## TASK OBJECTIVE
Would you output, exactly as written, the line with "none -> chopping board (violet) <629 451>" and all lines after it to the end of the data below, and no others?

[Image sets with object changes]
━━━━

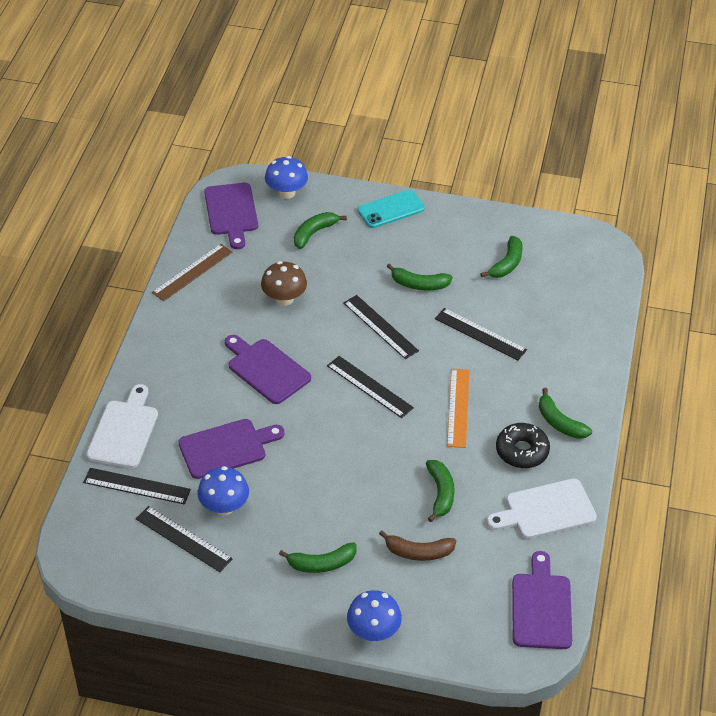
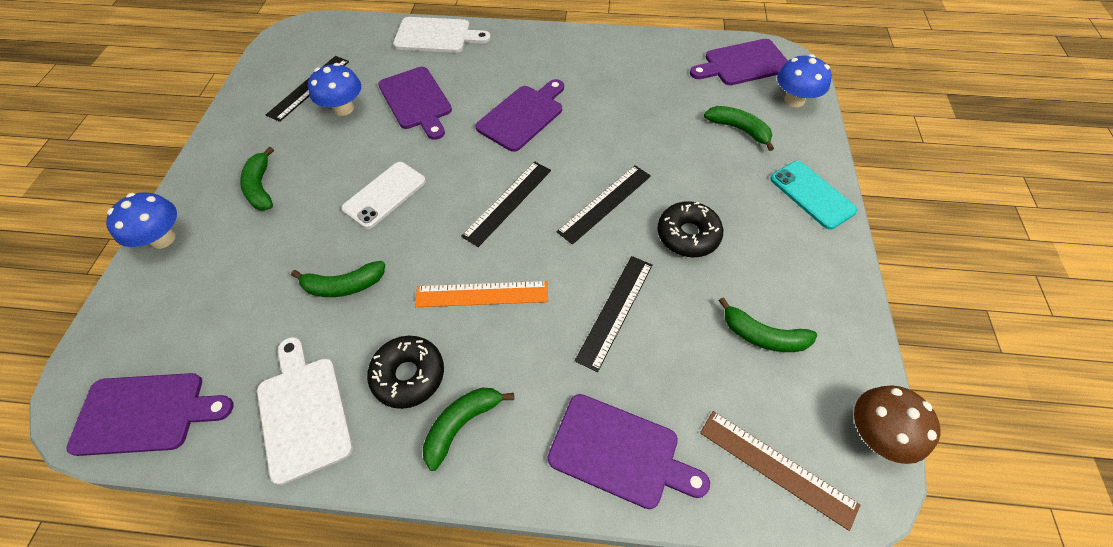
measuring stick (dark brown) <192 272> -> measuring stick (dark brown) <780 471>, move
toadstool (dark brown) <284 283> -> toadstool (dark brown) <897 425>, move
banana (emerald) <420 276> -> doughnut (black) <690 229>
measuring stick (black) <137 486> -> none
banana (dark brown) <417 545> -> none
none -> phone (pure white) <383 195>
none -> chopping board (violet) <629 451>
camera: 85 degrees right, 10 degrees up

━━━━

## EXERCISE RESULT
none -> chopping board (violet) <629 451>
camera: 85 degrees right, 10 degrees up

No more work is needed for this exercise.